[Shape position updates]
=== Section Start ===

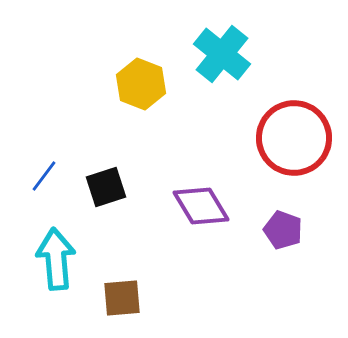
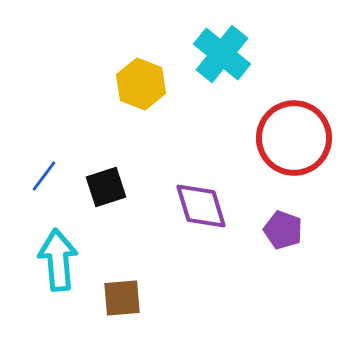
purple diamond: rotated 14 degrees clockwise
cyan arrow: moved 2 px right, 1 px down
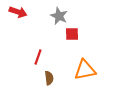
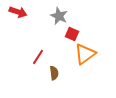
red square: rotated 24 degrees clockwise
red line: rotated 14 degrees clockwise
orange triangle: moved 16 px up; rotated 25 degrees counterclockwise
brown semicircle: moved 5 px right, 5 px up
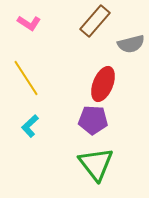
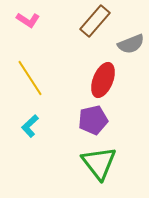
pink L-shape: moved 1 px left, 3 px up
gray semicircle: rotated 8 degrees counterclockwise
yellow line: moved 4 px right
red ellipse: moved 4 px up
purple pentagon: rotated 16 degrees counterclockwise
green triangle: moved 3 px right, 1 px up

=== Section End ===
=== Section Start ===

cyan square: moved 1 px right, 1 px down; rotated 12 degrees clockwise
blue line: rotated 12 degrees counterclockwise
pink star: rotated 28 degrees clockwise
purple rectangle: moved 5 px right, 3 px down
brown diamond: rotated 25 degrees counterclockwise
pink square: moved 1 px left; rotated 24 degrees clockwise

=== Section End ===

▶ **Your goal**: Although pictures appear among the entries, please set down only the lines from the one with "purple diamond: rotated 14 degrees clockwise" up to and including the one with "green triangle: moved 3 px right, 1 px up", word for word.

▶ **Answer space**:
purple diamond: rotated 14 degrees clockwise
cyan arrow: moved 2 px right, 1 px down
red square: rotated 24 degrees clockwise
red line: rotated 14 degrees clockwise
orange triangle: moved 16 px up; rotated 25 degrees counterclockwise
brown semicircle: moved 5 px right, 5 px up
pink L-shape: moved 1 px left, 3 px up
gray semicircle: rotated 8 degrees counterclockwise
yellow line: moved 4 px right
red ellipse: moved 4 px up
purple pentagon: rotated 16 degrees counterclockwise
green triangle: moved 3 px right, 1 px up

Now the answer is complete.